§ **DIRECTIONS FOR THIS TASK**
Copy nothing but the lines below running from the line containing "(515, 472) = (647, 503): green" through the line containing "(523, 588) = (433, 505): turquoise", both end lines included.

§ **DATA FOR ANALYSIS**
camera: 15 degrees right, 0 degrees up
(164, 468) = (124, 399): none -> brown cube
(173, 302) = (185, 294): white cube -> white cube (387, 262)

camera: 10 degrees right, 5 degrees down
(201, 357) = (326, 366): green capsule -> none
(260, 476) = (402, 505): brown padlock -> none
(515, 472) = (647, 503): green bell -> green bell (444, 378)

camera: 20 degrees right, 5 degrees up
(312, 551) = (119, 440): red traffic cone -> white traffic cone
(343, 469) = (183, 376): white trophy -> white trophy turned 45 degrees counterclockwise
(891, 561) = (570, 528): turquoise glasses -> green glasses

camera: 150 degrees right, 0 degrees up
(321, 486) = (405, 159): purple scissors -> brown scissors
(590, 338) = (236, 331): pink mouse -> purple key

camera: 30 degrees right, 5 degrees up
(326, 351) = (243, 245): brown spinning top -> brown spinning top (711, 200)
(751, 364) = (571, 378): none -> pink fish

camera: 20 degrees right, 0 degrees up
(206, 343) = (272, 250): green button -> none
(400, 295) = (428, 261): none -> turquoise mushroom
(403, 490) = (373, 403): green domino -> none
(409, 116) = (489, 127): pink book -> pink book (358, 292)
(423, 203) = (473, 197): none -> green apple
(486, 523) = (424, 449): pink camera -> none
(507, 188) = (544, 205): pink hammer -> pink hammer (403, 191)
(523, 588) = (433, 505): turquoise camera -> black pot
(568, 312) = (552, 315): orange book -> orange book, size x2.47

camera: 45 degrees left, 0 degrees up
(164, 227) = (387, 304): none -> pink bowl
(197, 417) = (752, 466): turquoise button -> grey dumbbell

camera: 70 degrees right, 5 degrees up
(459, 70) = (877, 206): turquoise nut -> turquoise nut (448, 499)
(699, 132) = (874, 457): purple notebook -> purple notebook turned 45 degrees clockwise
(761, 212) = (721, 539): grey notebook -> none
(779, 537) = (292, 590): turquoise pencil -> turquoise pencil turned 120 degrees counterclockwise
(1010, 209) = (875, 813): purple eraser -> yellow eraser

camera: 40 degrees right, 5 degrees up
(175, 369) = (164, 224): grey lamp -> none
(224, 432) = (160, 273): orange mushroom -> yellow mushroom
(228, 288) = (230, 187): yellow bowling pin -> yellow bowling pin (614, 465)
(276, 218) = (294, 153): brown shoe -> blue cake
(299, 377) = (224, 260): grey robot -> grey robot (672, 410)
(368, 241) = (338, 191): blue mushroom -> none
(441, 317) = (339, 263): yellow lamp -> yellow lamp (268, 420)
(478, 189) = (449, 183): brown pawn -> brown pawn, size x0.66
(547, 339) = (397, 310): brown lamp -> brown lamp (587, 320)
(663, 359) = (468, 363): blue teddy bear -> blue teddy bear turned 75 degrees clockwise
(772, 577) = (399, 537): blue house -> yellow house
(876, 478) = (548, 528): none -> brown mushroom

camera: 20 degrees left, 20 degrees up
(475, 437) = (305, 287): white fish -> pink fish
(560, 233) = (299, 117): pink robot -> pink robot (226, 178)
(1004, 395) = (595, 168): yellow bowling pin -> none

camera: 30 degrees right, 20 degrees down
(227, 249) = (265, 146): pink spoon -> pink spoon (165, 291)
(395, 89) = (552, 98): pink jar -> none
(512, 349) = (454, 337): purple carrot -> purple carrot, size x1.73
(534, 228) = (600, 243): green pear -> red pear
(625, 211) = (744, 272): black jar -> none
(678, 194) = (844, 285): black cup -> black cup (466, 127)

§ **EXERCISE OUTPUT**
(515, 472) = (647, 503): green bell -> green bell (444, 378)

camera: 20 degrees right, 5 degrees up
(312, 551) = (119, 440): red traffic cone -> white traffic cone
(343, 469) = (183, 376): white trophy -> white trophy turned 45 degrees counterclockwise
(891, 561) = (570, 528): turquoise glasses -> green glasses

camera: 150 degrees right, 0 degrees up
(321, 486) = (405, 159): purple scissors -> brown scissors
(590, 338) = (236, 331): pink mouse -> purple key

camera: 30 degrees right, 5 degrees up
(326, 351) = (243, 245): brown spinning top -> brown spinning top (711, 200)
(751, 364) = (571, 378): none -> pink fish

camera: 20 degrees right, 0 degrees up
(206, 343) = (272, 250): green button -> none
(400, 295) = (428, 261): none -> turquoise mushroom
(403, 490) = (373, 403): green domino -> none
(409, 116) = (489, 127): pink book -> pink book (358, 292)
(423, 203) = (473, 197): none -> green apple
(486, 523) = (424, 449): pink camera -> none
(507, 188) = (544, 205): pink hammer -> pink hammer (403, 191)
(523, 588) = (433, 505): turquoise camera -> black pot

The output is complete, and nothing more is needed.